**JOB:** Search the entries for the word "none" and pull out each line that has it.

**MATERIAL PROVIDED:**
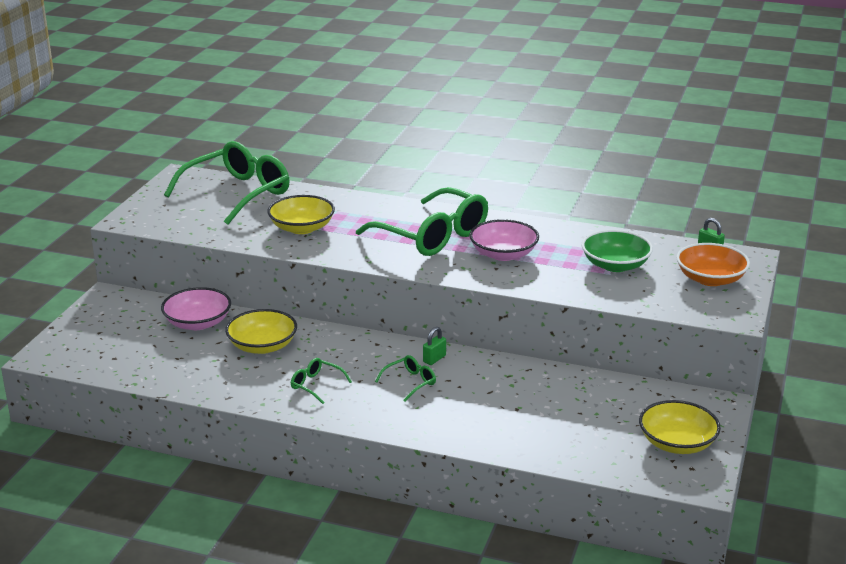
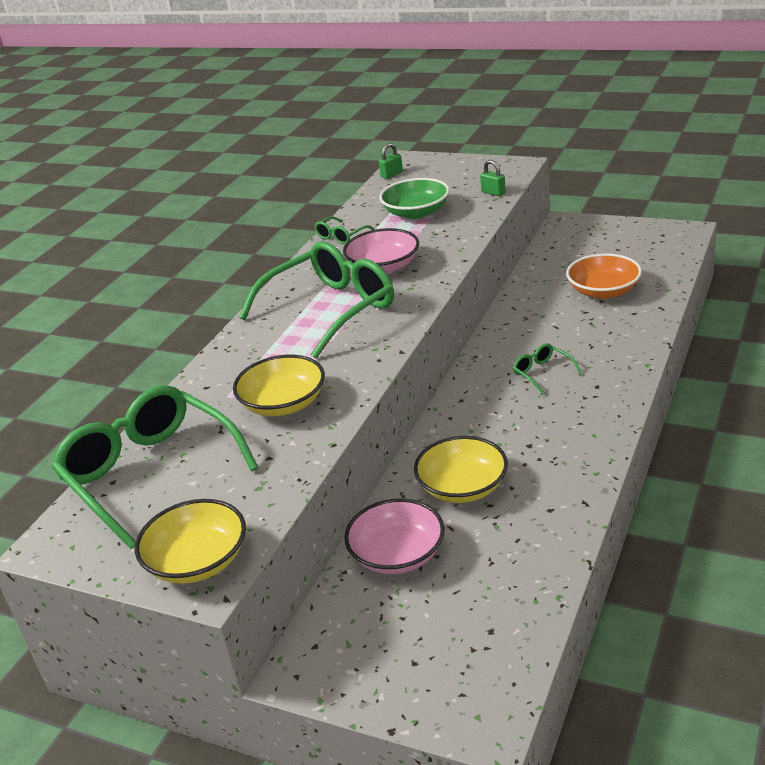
camera: 80 degrees left, 5 degrees up
green glasses [291,358,352,404] -> green glasses moved to [314,217,374,244]
green padlock [423,327,446,365] -> green padlock moved to [480,160,506,196]
yellow bowl [639,400,721,454] -> yellow bowl moved to [135,499,246,584]
orange bowl [676,243,750,286] -> orange bowl moved to [566,254,642,299]

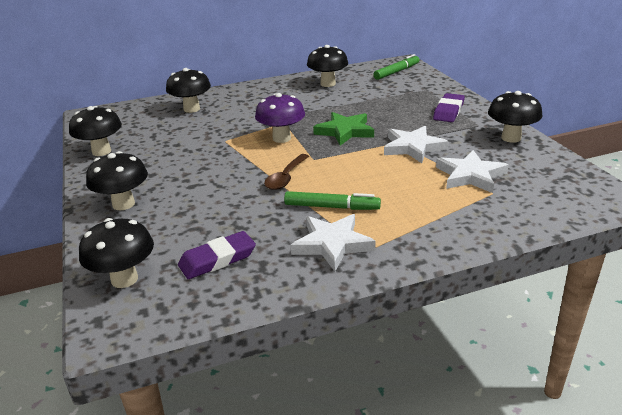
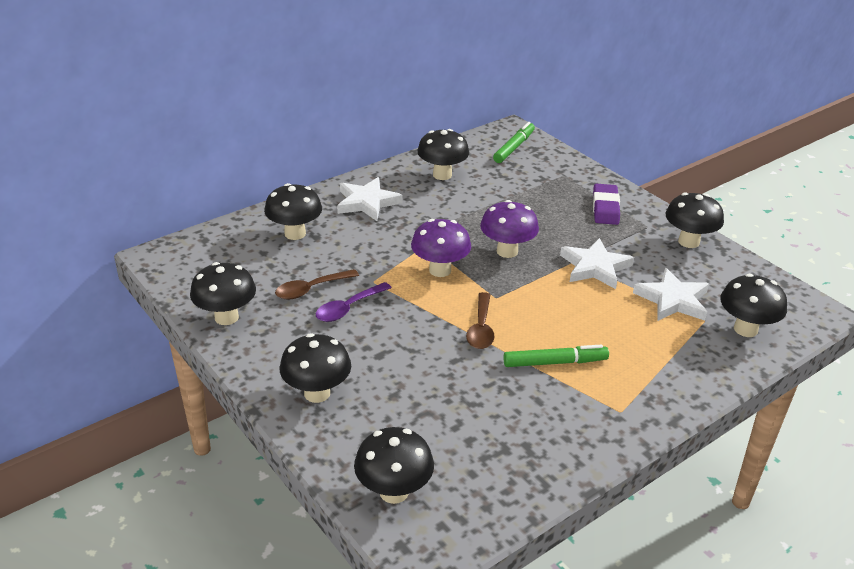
camera: 20 degrees left, 5 degrees up
purple eraser [178,231,256,279] -> none
white star [291,214,376,271] -> white star moved to [337,177,402,221]
green star [313,112,374,146] -> purple mushroom [480,200,539,258]
none -> brown spoon [275,269,359,300]
none -> purple spoon [316,282,391,322]
none -> black mushroom [720,274,787,337]

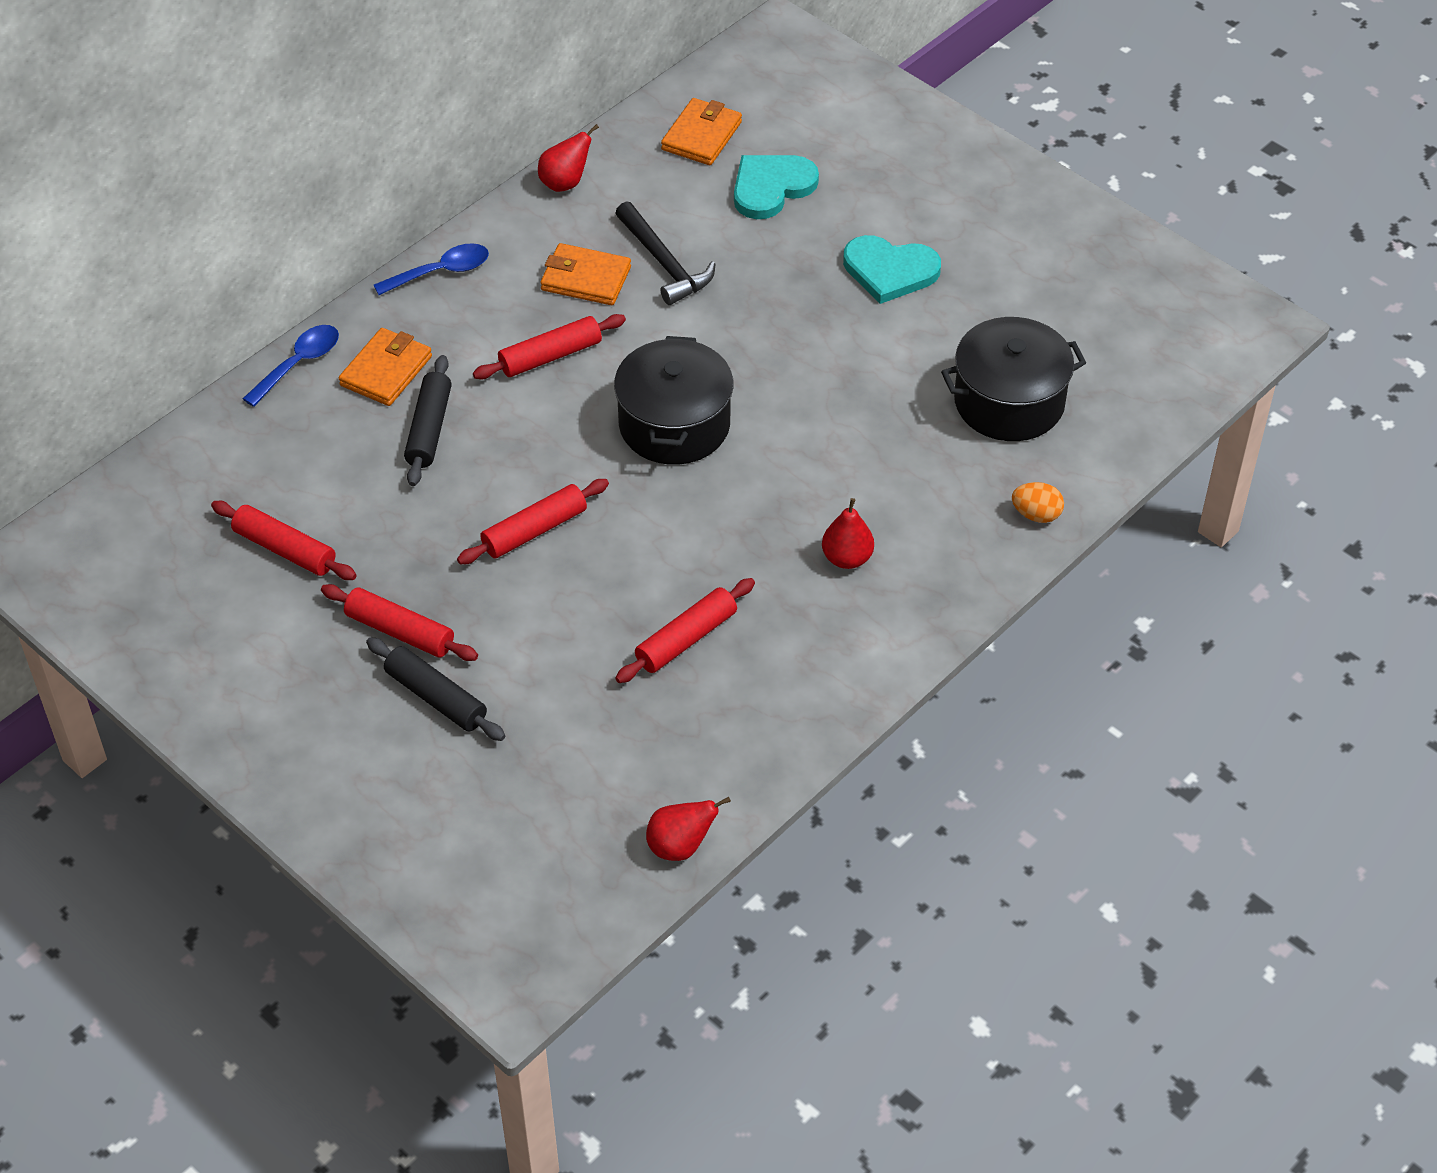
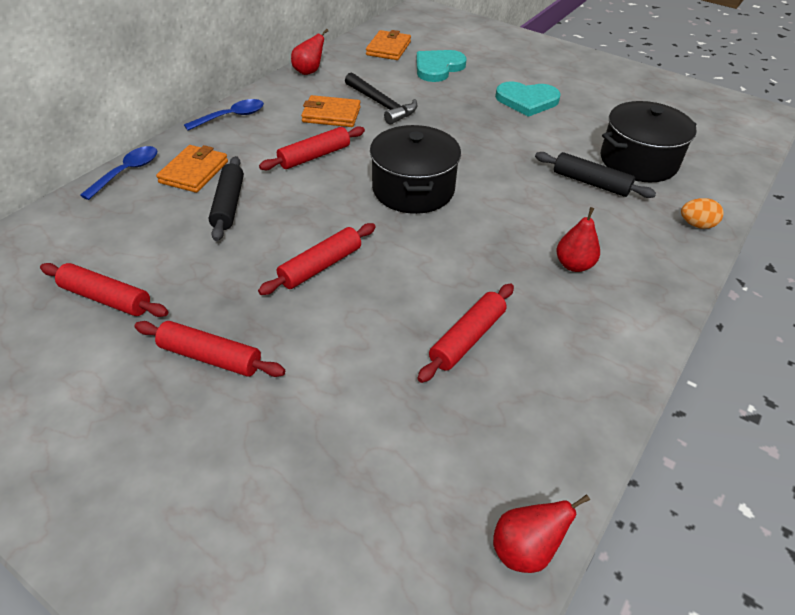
camera: 10 degrees left, 5 degrees down
black rolling pin [366,637,505,741] -> black rolling pin moved to [535,152,656,198]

**ANSWER TO THIS PROBLEM:**
purple eraser [178,231,256,279] -> none
none -> brown spoon [275,269,359,300]
none -> purple spoon [316,282,391,322]
none -> black mushroom [720,274,787,337]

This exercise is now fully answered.